WORK TASK: Your job is to set down the stretch of entries that opens with the line containing "pink arrow: (315, 209)" and closes with the line containing "orange rectangle: (33, 314)". Keep both end lines, copy each exactly, and add nothing.

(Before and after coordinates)

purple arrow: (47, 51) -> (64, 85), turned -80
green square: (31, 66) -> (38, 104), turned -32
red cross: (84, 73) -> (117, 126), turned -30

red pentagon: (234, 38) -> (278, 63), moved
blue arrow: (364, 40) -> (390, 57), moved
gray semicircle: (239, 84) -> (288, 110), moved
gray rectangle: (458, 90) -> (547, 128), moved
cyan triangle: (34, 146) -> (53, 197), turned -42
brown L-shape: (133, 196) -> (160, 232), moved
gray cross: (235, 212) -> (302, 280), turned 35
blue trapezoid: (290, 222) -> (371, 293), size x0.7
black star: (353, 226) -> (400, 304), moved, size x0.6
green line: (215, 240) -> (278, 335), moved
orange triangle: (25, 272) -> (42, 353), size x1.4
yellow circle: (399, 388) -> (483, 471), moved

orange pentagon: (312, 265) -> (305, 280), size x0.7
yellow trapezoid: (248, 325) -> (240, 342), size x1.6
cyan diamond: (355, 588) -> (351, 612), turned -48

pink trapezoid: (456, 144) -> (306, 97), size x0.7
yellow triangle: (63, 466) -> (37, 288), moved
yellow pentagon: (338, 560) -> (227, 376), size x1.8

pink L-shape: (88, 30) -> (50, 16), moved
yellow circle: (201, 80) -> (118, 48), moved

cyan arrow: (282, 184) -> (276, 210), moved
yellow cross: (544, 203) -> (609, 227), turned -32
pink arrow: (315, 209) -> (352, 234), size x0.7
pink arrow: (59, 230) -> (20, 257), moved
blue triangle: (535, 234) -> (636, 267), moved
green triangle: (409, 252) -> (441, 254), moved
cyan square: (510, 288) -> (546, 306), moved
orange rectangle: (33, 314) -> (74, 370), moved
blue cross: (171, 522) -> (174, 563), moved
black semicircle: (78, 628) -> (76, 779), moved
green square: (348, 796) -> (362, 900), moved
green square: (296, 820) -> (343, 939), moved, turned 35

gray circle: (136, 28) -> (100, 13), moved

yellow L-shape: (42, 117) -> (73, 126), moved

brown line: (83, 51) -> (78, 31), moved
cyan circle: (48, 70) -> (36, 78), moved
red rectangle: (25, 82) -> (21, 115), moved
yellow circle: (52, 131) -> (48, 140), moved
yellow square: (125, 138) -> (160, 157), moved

YOUR SOLUTION:
pink arrow: (315, 209) -> (352, 234), size x0.7
pink arrow: (59, 230) -> (20, 257), moved
blue triangle: (535, 234) -> (636, 267), moved
green triangle: (409, 252) -> (441, 254), moved
cyan square: (510, 288) -> (546, 306), moved
orange rectangle: (33, 314) -> (74, 370), moved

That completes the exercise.